## [TRY IT]
Lines containing the word "schottky" in the data below: say how many, with no other text.

## [AVAILABLE DATA]

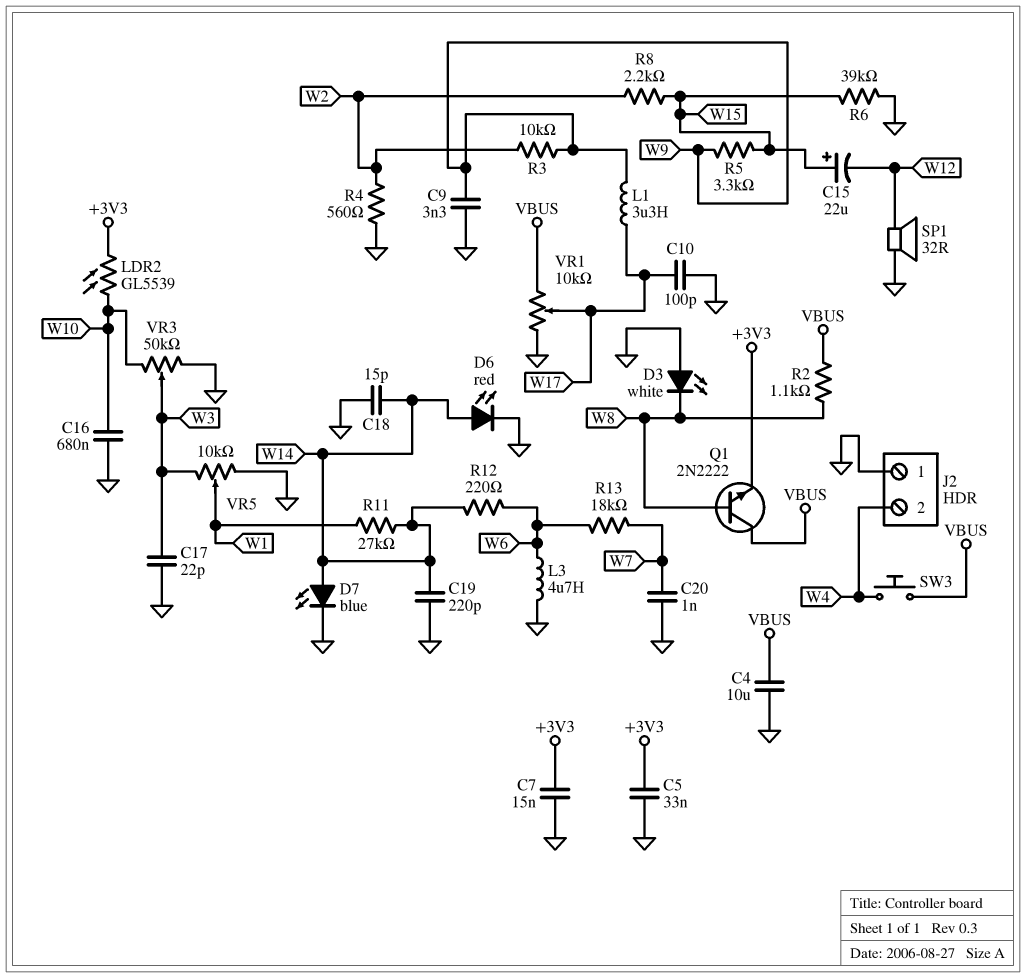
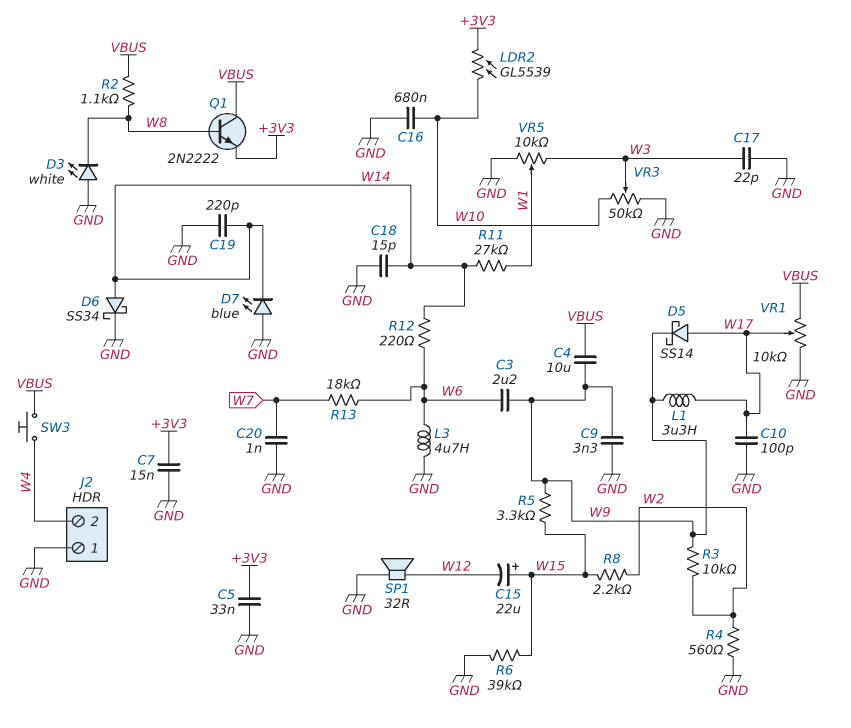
C3: none -> 2.2uF (W6, W9)
C4: 10uF (GND, VBUS) -> 10uF (VBUS, W9)
D5: none -> schottky SS14 (A W17, K W9)
D6: LED red (A W14, K GND) -> schottky SS34 (A W14, K GND)
D7: LED blue (A W14, K GND) -> LED blue (A GND, K W14)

## [REPLY TO THE EXERCISE]
2